Among the lines of the listing below, retype exactly those from the one containing "camera: 50 degrees left, 5 degrees down" through the one containing "pink eraser [151,166,226,221]", both included. Do not include pictures.

- - - -

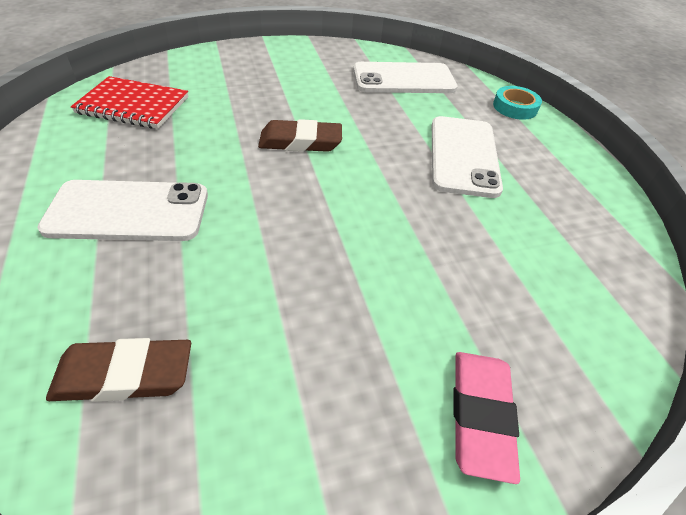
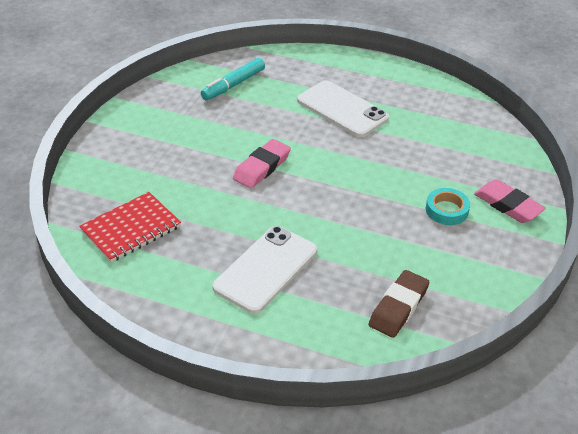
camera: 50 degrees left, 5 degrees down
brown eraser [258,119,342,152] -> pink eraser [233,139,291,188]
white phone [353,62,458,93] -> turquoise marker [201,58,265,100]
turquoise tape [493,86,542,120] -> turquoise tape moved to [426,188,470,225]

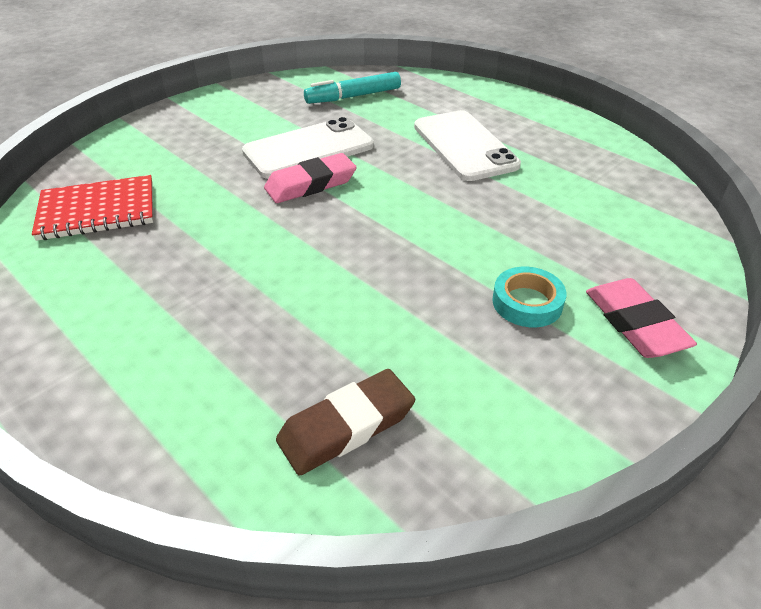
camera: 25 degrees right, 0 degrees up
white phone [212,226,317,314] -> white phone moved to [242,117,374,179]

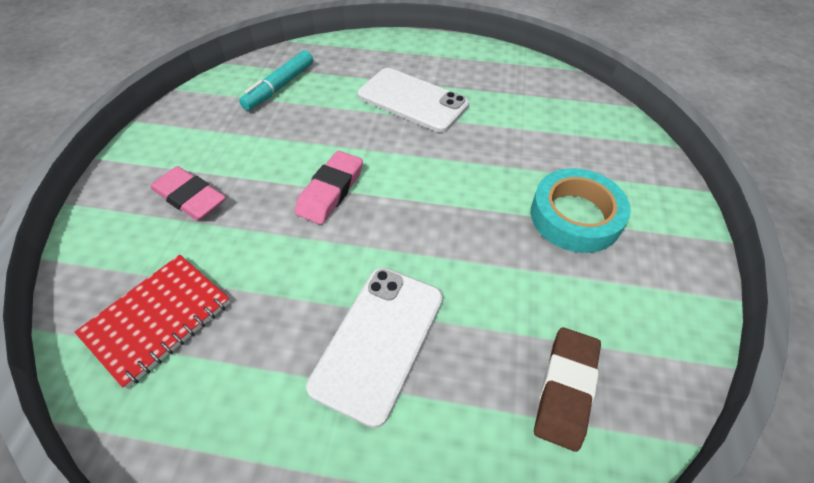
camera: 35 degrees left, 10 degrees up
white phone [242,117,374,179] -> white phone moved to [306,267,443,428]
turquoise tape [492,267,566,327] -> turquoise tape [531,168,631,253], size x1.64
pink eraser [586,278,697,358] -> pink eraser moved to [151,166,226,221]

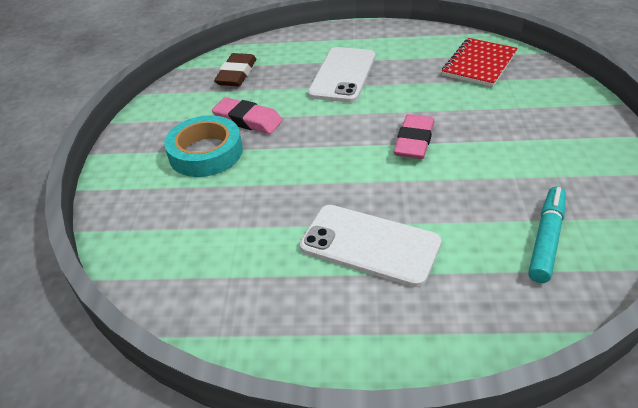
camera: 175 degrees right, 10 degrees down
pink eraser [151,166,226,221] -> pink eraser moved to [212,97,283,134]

- - - -

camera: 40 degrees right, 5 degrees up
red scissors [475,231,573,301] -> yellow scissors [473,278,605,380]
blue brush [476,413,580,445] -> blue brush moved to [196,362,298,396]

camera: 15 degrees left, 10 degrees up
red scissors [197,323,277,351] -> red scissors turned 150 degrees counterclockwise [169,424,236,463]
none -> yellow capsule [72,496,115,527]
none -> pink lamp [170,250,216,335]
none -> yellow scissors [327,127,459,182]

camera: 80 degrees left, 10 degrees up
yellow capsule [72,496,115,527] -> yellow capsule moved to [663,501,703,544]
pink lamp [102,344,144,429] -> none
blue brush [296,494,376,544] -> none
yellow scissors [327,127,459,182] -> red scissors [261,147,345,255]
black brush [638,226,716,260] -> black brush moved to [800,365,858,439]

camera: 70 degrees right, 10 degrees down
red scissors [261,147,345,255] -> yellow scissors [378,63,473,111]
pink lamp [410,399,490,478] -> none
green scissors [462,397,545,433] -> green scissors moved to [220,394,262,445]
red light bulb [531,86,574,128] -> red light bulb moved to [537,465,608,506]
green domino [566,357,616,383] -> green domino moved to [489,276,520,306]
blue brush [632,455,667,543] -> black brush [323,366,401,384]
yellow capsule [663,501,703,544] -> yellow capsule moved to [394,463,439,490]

- - - -

**Response**
camera: 50 degrees left, 5 degrees down
brown eraser [258,119,342,152] -> pink eraser [233,139,291,188]
white phone [353,62,458,93] -> turquoise marker [201,58,265,100]
turquoise tape [493,86,542,120] -> turquoise tape moved to [426,188,470,225]

camera: 25 degrees right, 0 degrees up
white phone [212,226,317,314] -> white phone moved to [242,117,374,179]

camera: 35 degrees left, 10 degrees up
white phone [242,117,374,179] -> white phone moved to [306,267,443,428]
turquoise tape [492,267,566,327] -> turquoise tape [531,168,631,253], size x1.64
pink eraser [586,278,697,358] -> pink eraser moved to [151,166,226,221]

camera: 175 degrees right, 10 degrees down
pink eraser [151,166,226,221] -> pink eraser moved to [212,97,283,134]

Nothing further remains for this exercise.